Exercise details. In full and exactly, please return the records, but keep out the pictures.

Edit tracking data:
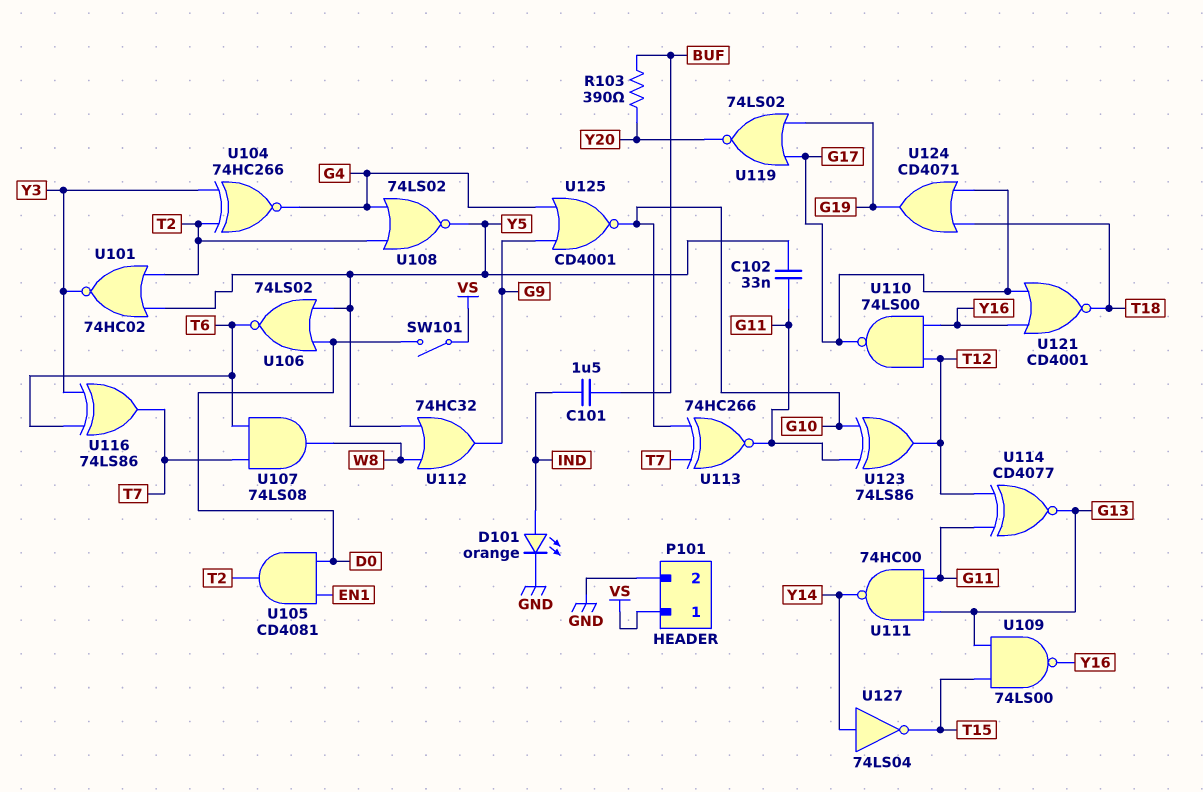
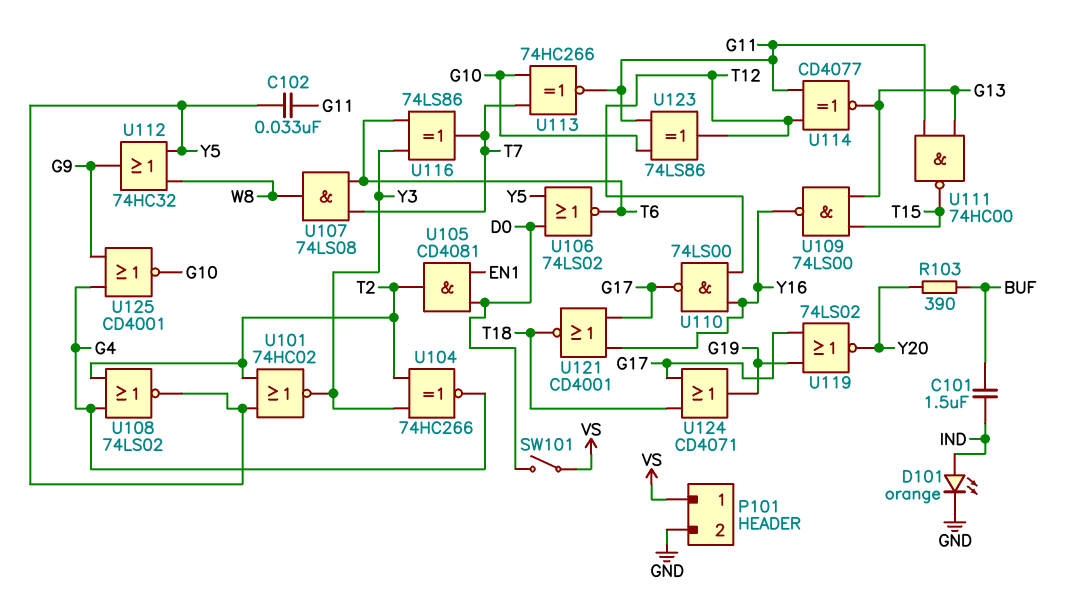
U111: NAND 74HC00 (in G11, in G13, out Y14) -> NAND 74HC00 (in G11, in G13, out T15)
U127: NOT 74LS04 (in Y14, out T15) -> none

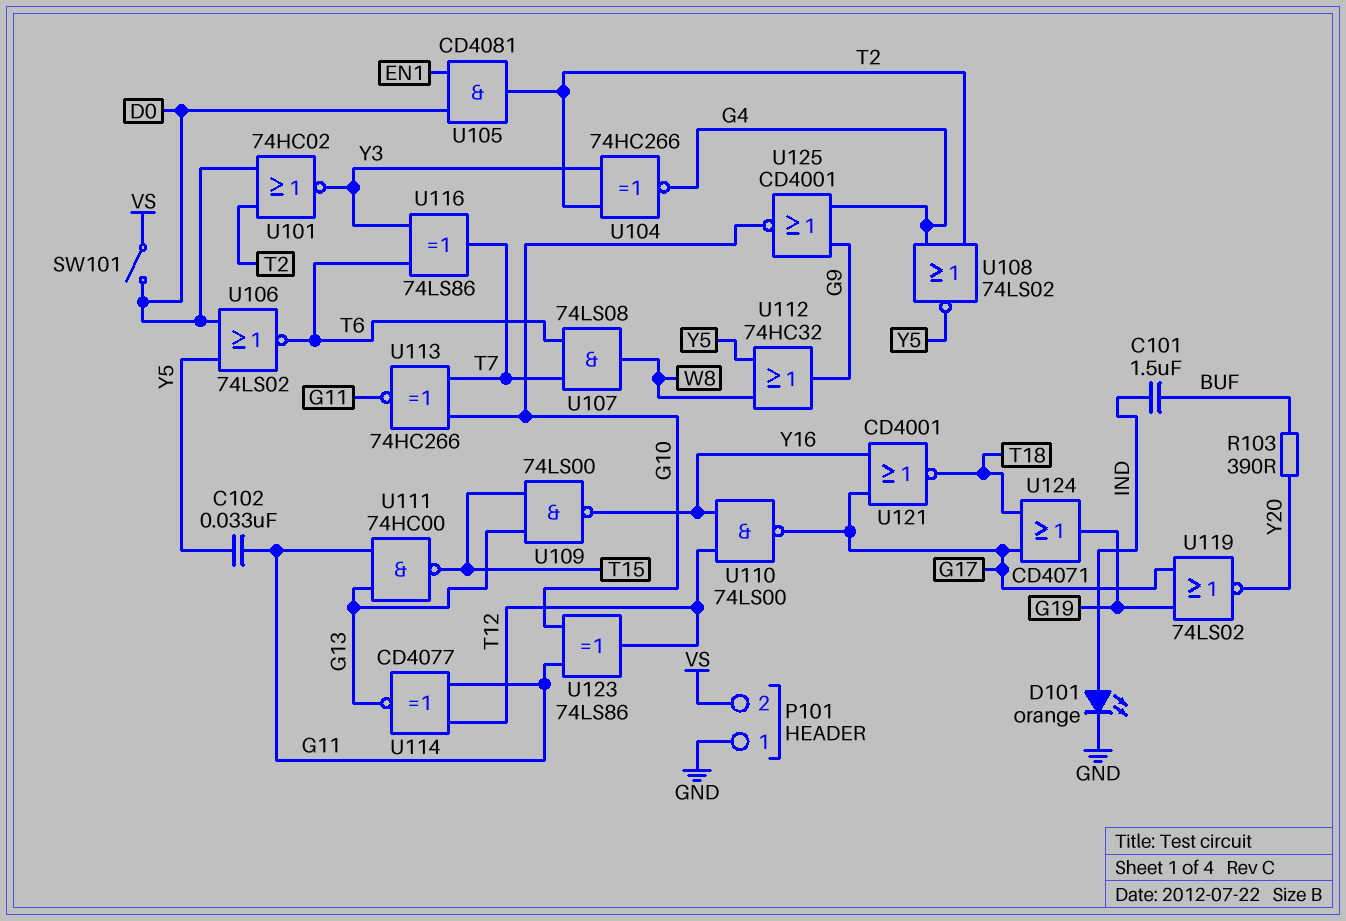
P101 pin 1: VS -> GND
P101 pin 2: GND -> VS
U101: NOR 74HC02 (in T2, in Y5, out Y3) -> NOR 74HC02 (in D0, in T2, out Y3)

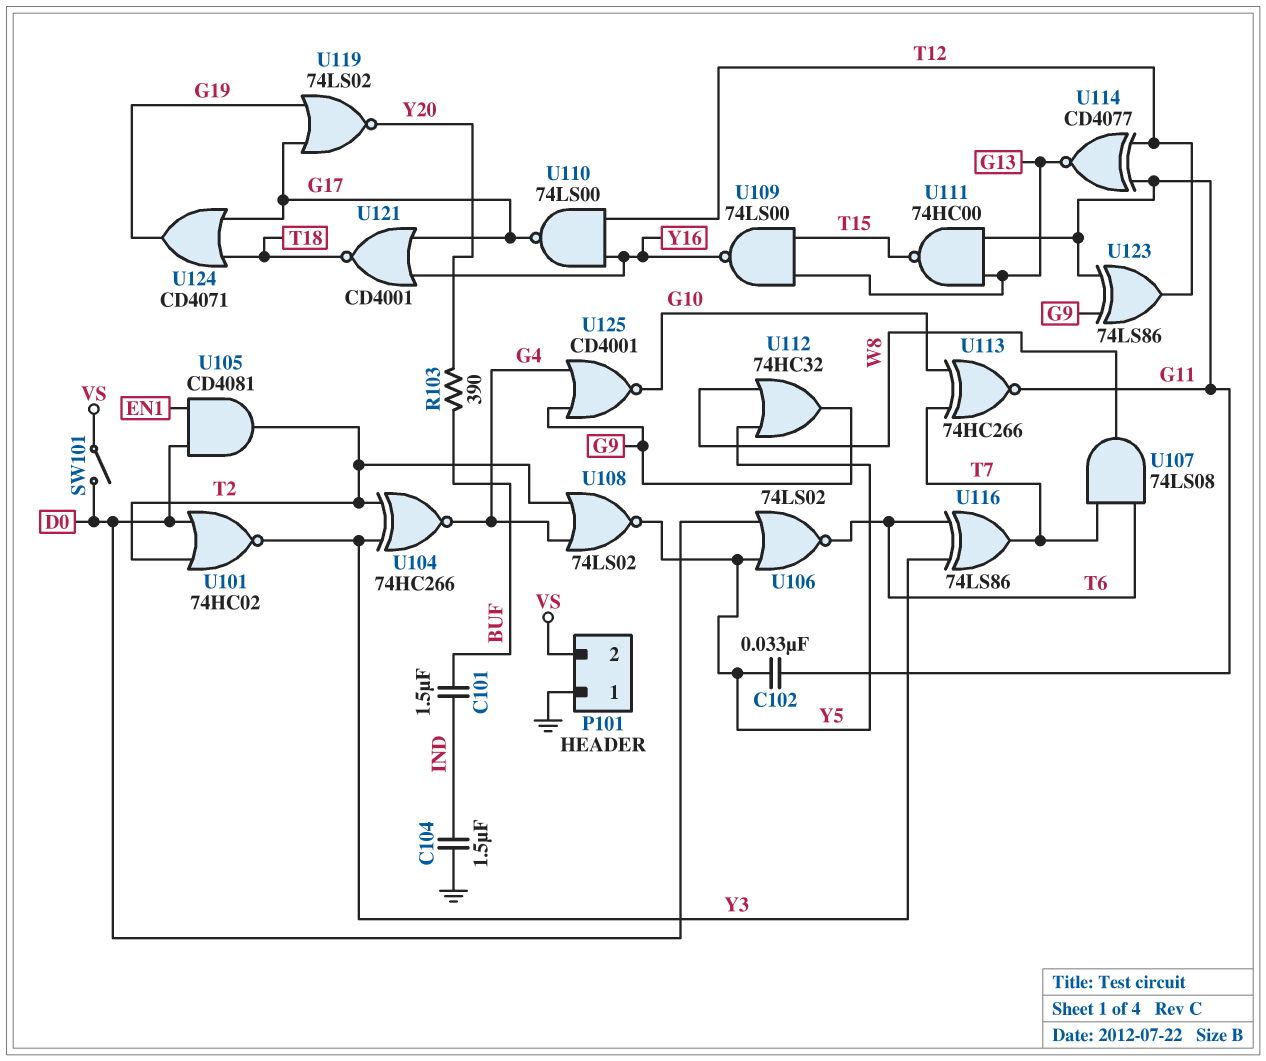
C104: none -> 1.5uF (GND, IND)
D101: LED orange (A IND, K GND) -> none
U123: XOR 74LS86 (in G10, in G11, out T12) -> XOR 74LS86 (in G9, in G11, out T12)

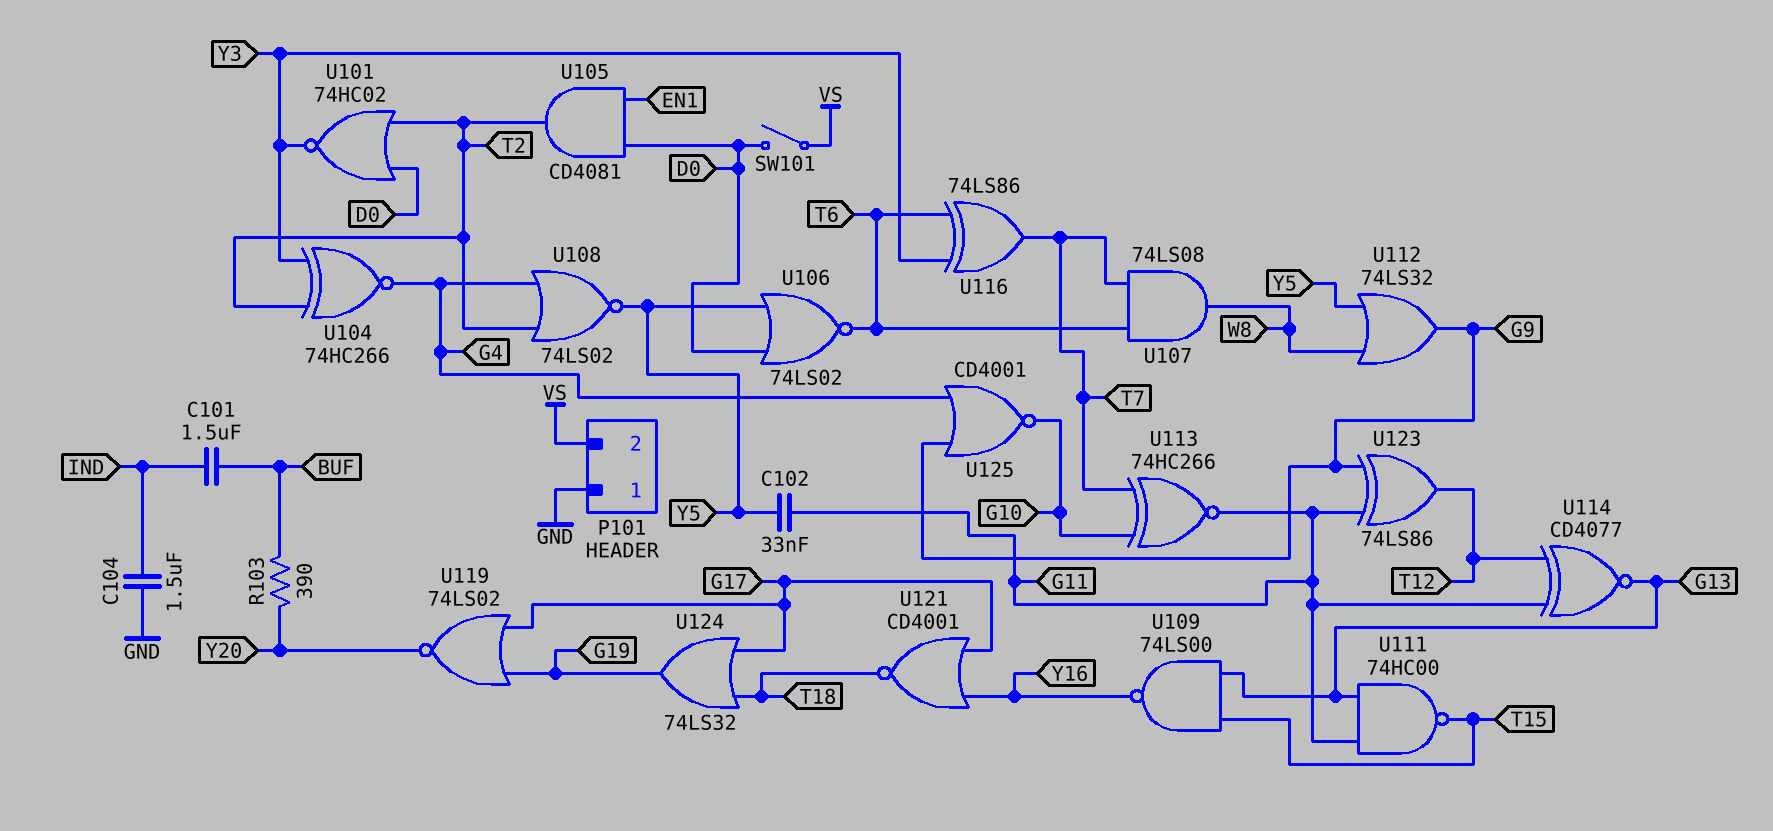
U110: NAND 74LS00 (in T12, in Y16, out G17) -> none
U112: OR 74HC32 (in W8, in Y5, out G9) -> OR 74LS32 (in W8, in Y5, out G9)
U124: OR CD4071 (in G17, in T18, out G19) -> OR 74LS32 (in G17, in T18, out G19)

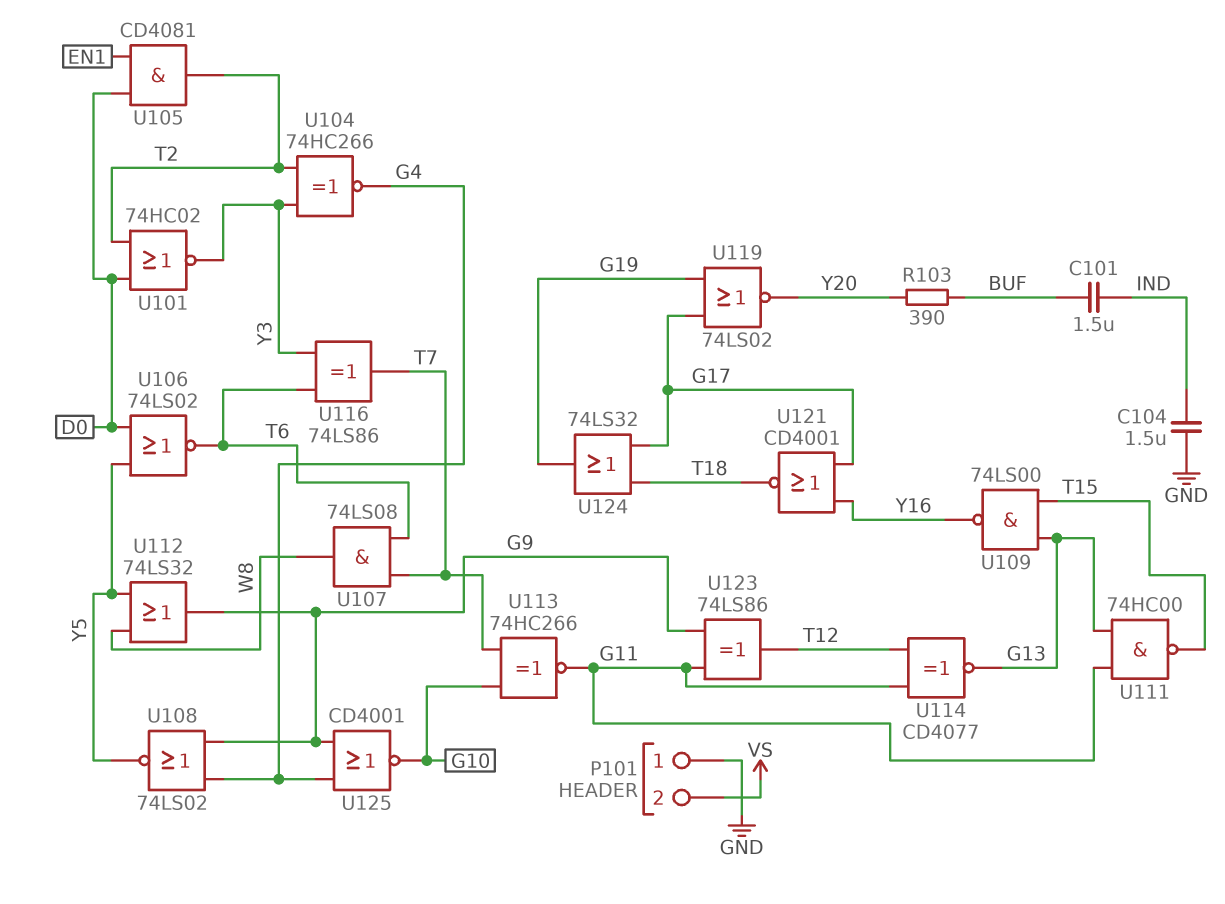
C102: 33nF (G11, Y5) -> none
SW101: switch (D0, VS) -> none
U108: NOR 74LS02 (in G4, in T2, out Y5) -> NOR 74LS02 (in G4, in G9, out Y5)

Reply to the exercise.
U111: NAND 74HC00 (in G11, in G13, out Y14) -> NAND 74HC00 (in G11, in G13, out T15)
U127: NOT 74LS04 (in Y14, out T15) -> none

P101 pin 1: VS -> GND
P101 pin 2: GND -> VS
U101: NOR 74HC02 (in T2, in Y5, out Y3) -> NOR 74HC02 (in D0, in T2, out Y3)

C104: none -> 1.5uF (GND, IND)
D101: LED orange (A IND, K GND) -> none
U123: XOR 74LS86 (in G10, in G11, out T12) -> XOR 74LS86 (in G9, in G11, out T12)

U110: NAND 74LS00 (in T12, in Y16, out G17) -> none
U112: OR 74HC32 (in W8, in Y5, out G9) -> OR 74LS32 (in W8, in Y5, out G9)
U124: OR CD4071 (in G17, in T18, out G19) -> OR 74LS32 (in G17, in T18, out G19)

C102: 33nF (G11, Y5) -> none
SW101: switch (D0, VS) -> none
U108: NOR 74LS02 (in G4, in T2, out Y5) -> NOR 74LS02 (in G4, in G9, out Y5)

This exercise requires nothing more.